» Task statement
In the listing below, rewrite the part that opens with the line containing "Consider the image. Which" and closes with the line containing "Looking at the image, which one is located closer". Replace "matte black cabinet" with "glossy black cabinet" and keep everything else the same.
▼
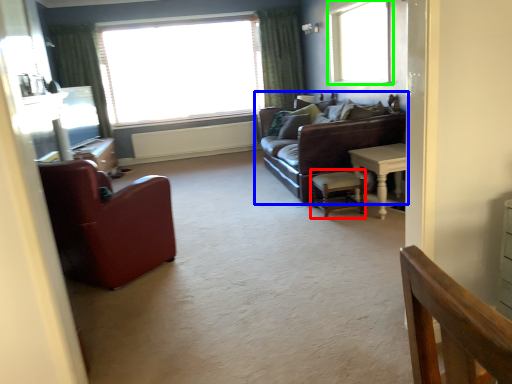
Question: Based on their relative distances, which object is nearer to chair (highlighted by a red box)? Choose from studio couch (highlighted by a blue box) and window (highlighted by a green box).

Choices:
 (A) studio couch
 (B) window

Answer: (A)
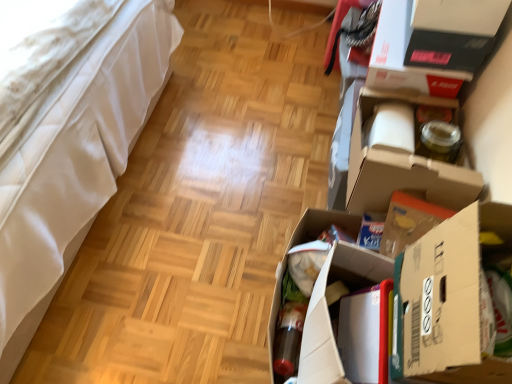
Question: Is white leather bed at left next to white cardboard box at right, the third cardboard box from the back, and touching it?

Choices:
 (A) yes
 (B) no

Answer: (B)

Question: Is white leather bed at left shorter than white cardboard box at right, the third cardboard box from the back?

Choices:
 (A) no
 (B) yes

Answer: (A)

Question: From a real-world perspective, does white leather bed at left stand above white cardboard box at right, the third cardboard box from the back?

Choices:
 (A) no
 (B) yes

Answer: (A)

Question: Is white cardboard box at right, the 1th cardboard box in the front-to-back sequence, at the back of white leather bed at left?

Choices:
 (A) no
 (B) yes

Answer: (A)

Question: Can you confirm if white leather bed at left is positioned to the right of white cardboard box at right, the third cardboard box from the back?

Choices:
 (A) yes
 (B) no

Answer: (B)

Question: In the image, is white leather bed at left positioned in front of or behind white cardboard box at right, the 1th cardboard box in the front-to-back sequence?

Choices:
 (A) front
 (B) behind

Answer: (A)

Question: Considering the positions of white leather bed at left and white cardboard box at right, the third cardboard box from the back, in the image, is white leather bed at left taller or shorter than white cardboard box at right, the third cardboard box from the back,?

Choices:
 (A) tall
 (B) short

Answer: (A)

Question: Considering the positions of white leather bed at left and white cardboard box at right, the third cardboard box from the back, in the image, is white leather bed at left wider or thinner than white cardboard box at right, the third cardboard box from the back,?

Choices:
 (A) thin
 (B) wide

Answer: (B)

Question: In the image, is white leather bed at left on the left side or the right side of white cardboard box at right, the 1th cardboard box in the front-to-back sequence?

Choices:
 (A) right
 (B) left

Answer: (B)

Question: From their relative heights in the image, would you say matte black storage box at upper right is taller or shorter than cardboard box at center, the third cardboard box positioned from the front?

Choices:
 (A) tall
 (B) short

Answer: (B)

Question: Is matte black storage box at upper right inside the boundaries of cardboard box at center, the third cardboard box positioned from the front, or outside?

Choices:
 (A) inside
 (B) outside

Answer: (B)

Question: Is matte black storage box at upper right bigger or smaller than cardboard box at center, which is the 1th cardboard box from back to front?

Choices:
 (A) small
 (B) big

Answer: (A)

Question: From the image's perspective, is matte black storage box at upper right located above or below cardboard box at center, the third cardboard box positioned from the front?

Choices:
 (A) above
 (B) below

Answer: (A)

Question: From the image's perspective, relative to cardboard box at center, the third cardboard box positioned from the front, is white leather bed at left above or below?

Choices:
 (A) above
 (B) below

Answer: (A)

Question: From a real-world perspective, is white leather bed at left above or below cardboard box at center, which is the 1th cardboard box from back to front?

Choices:
 (A) above
 (B) below

Answer: (A)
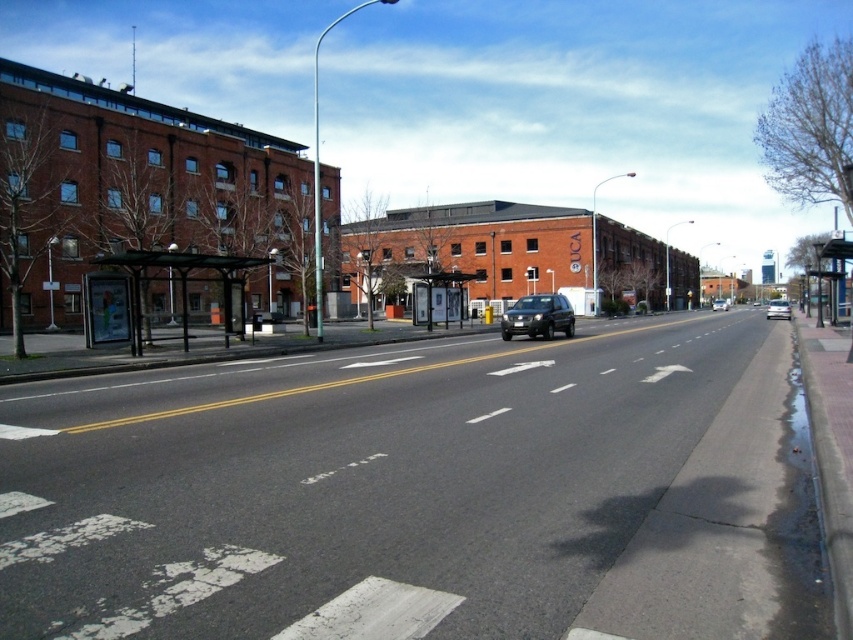
Question: Based on their relative distances, which object is nearer to the transparent plastic bus stop at lower left?

Choices:
 (A) matte black suv at center
 (B) white glossy sedan at right

Answer: (B)

Question: Is satin black suv at center closer to camera compared to white glossy sedan at right?

Choices:
 (A) yes
 (B) no

Answer: (A)

Question: Which object is positioned closest to the satin black suv at center?

Choices:
 (A) matte black suv at center
 (B) transparent plastic bus stop at lower left

Answer: (B)

Question: Considering the relative positions of satin black suv at center and white glossy sedan at right in the image provided, where is satin black suv at center located with respect to white glossy sedan at right?

Choices:
 (A) below
 (B) above

Answer: (A)

Question: Which of the following is the closest to the observer?

Choices:
 (A) white glossy sedan at right
 (B) satin black suv at center
 (C) transparent plastic bus stop at lower left
 (D) matte black suv at center

Answer: (C)

Question: Observing the image, what is the correct spatial positioning of transparent plastic bus stop at lower left in reference to satin black suv at center?

Choices:
 (A) right
 (B) left

Answer: (B)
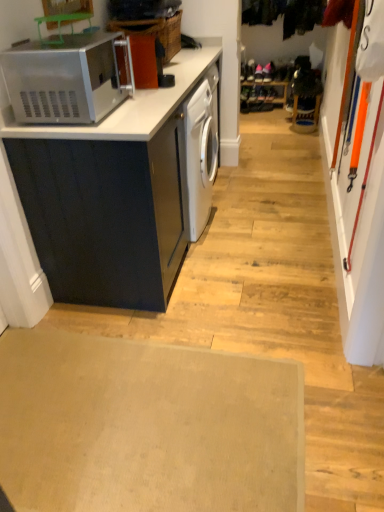
What do you see at coordinates (146, 426) in the screenshot? I see `beige carpet at lower center` at bounding box center [146, 426].

Locate an element on the screen. beige carpet at lower center is located at coordinates (146, 426).

Between matte black cabinet at left and satin silver microwave at upper left, which one appears on the right side from the viewer's perspective?

Positioned to the right is matte black cabinet at left.

Which point is more distant from viewer, (94, 262) or (73, 110)?

The point (94, 262) is farther from the camera.

Locate an element on the screen. This screenshot has width=384, height=512. cabinetry located behind the satin silver microwave at upper left is located at coordinates (110, 196).

Does matte black cabinet at left have a lesser width compared to satin silver microwave at upper left?

In fact, matte black cabinet at left might be wider than satin silver microwave at upper left.

Consider the image. Considering the positions of objects satin silver microwave at upper left and matte black cabinet at left in the image provided, who is behind, satin silver microwave at upper left or matte black cabinet at left?

Positioned behind is matte black cabinet at left.

This screenshot has height=512, width=384. What are the coordinates of `cabinetry that is behind the satin silver microwave at upper left` in the screenshot? It's located at (110, 196).

Which is correct: satin silver microwave at upper left is inside matte black cabinet at left, or outside of it?

satin silver microwave at upper left is not inside matte black cabinet at left, it's outside.

Is satin silver microwave at upper left at the right side of matte black cabinet at left?

In fact, satin silver microwave at upper left is to the left of matte black cabinet at left.

Is beige carpet at lower center taller or shorter than matte black cabinet at left?

beige carpet at lower center is shorter than matte black cabinet at left.

Is beige carpet at lower center positioned with its back to matte black cabinet at left?

No, beige carpet at lower center is not facing the opposite direction of matte black cabinet at left.

Who is bigger, beige carpet at lower center or matte black cabinet at left?

Bigger between the two is matte black cabinet at left.

From the image's perspective, which is below, beige carpet at lower center or satin silver microwave at upper left?

beige carpet at lower center appears lower in the image.

How many degrees apart are the facing directions of beige carpet at lower center and satin silver microwave at upper left?

beige carpet at lower center and satin silver microwave at upper left are facing 1.03 degrees away from each other.

Is beige carpet at lower center behind satin silver microwave at upper left?

No, it is not.

Who is taller, beige carpet at lower center or satin silver microwave at upper left?

satin silver microwave at upper left.

From the image's perspective, is satin silver microwave at upper left above beige carpet at lower center?

Indeed, from the image's perspective, satin silver microwave at upper left is shown above beige carpet at lower center.

Image resolution: width=384 pixels, height=512 pixels. I want to click on home appliance above the beige carpet at lower center (from a real-world perspective), so click(x=68, y=78).

Can you confirm if satin silver microwave at upper left is smaller than beige carpet at lower center?

No, satin silver microwave at upper left is not smaller than beige carpet at lower center.

What's the angular difference between satin silver microwave at upper left and beige carpet at lower center's facing directions?

1.03 degrees.

Between point (36, 169) and point (20, 435), which one is positioned behind?

Point (36, 169)

Consider the image. Considering the relative sizes of matte black cabinet at left and beige carpet at lower center in the image provided, is matte black cabinet at left taller than beige carpet at lower center?

Yes, matte black cabinet at left is taller than beige carpet at lower center.

Between matte black cabinet at left and beige carpet at lower center, which one appears on the left side from the viewer's perspective?

beige carpet at lower center is more to the left.

Is beige carpet at lower center located within matte black cabinet at left?

No, matte black cabinet at left does not contain beige carpet at lower center.

Image resolution: width=384 pixels, height=512 pixels. Identify the location of cabinetry that is under the satin silver microwave at upper left (from a real-world perspective). (110, 196).

Locate an element on the screen. The width and height of the screenshot is (384, 512). cabinetry behind the satin silver microwave at upper left is located at coordinates (110, 196).

Consider the image. Which object lies further to the anchor point satin silver microwave at upper left, matte black cabinet at left or beige carpet at lower center?

beige carpet at lower center lies further to satin silver microwave at upper left than the other object.

Looking at the image, which one is located closer to beige carpet at lower center, matte black cabinet at left or satin silver microwave at upper left?

Among the two, matte black cabinet at left is located nearer to beige carpet at lower center.

Looking at the image, which one is located further to matte black cabinet at left, beige carpet at lower center or satin silver microwave at upper left?

beige carpet at lower center is further to matte black cabinet at left.

Which object lies nearer to the anchor point satin silver microwave at upper left, beige carpet at lower center or matte black cabinet at left?

Based on the image, matte black cabinet at left appears to be nearer to satin silver microwave at upper left.

Which object lies nearer to the anchor point beige carpet at lower center, satin silver microwave at upper left or matte black cabinet at left?

matte black cabinet at left is closer to beige carpet at lower center.

Which object lies nearer to the anchor point matte black cabinet at left, satin silver microwave at upper left or beige carpet at lower center?

satin silver microwave at upper left.

Locate an element on the screen. The height and width of the screenshot is (512, 384). cabinetry between satin silver microwave at upper left and beige carpet at lower center vertically is located at coordinates (110, 196).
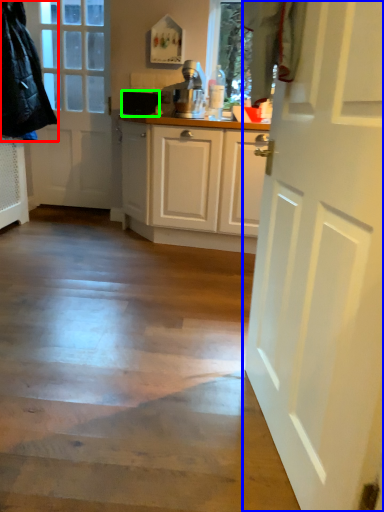
Question: Estimate the real-world distances between objects in this image. Which object is closer to jacket (highlighted by a red box), door (highlighted by a blue box) or appliance (highlighted by a green box)?

Choices:
 (A) door
 (B) appliance

Answer: (B)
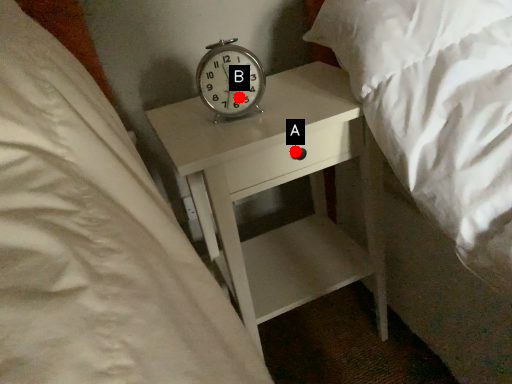
Question: Two points are circled on the image, labeled by A and B beside each circle. Which point is farther from the camera taking this photo?

Choices:
 (A) A is further
 (B) B is further

Answer: (B)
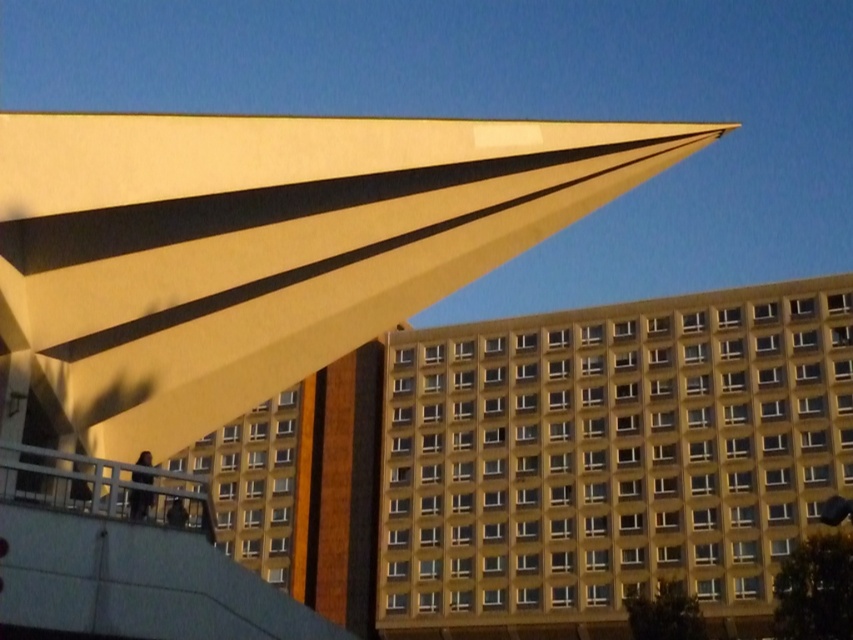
▲
» Answer section
Consider the image. Which object lies further to the anchor point satin silver microwave at upper left, glossy black cabinet at left or beige carpet at lower center?

beige carpet at lower center lies further to satin silver microwave at upper left than the other object.

Looking at the image, which one is located closer to beige carpet at lower center, glossy black cabinet at left or satin silver microwave at upper left?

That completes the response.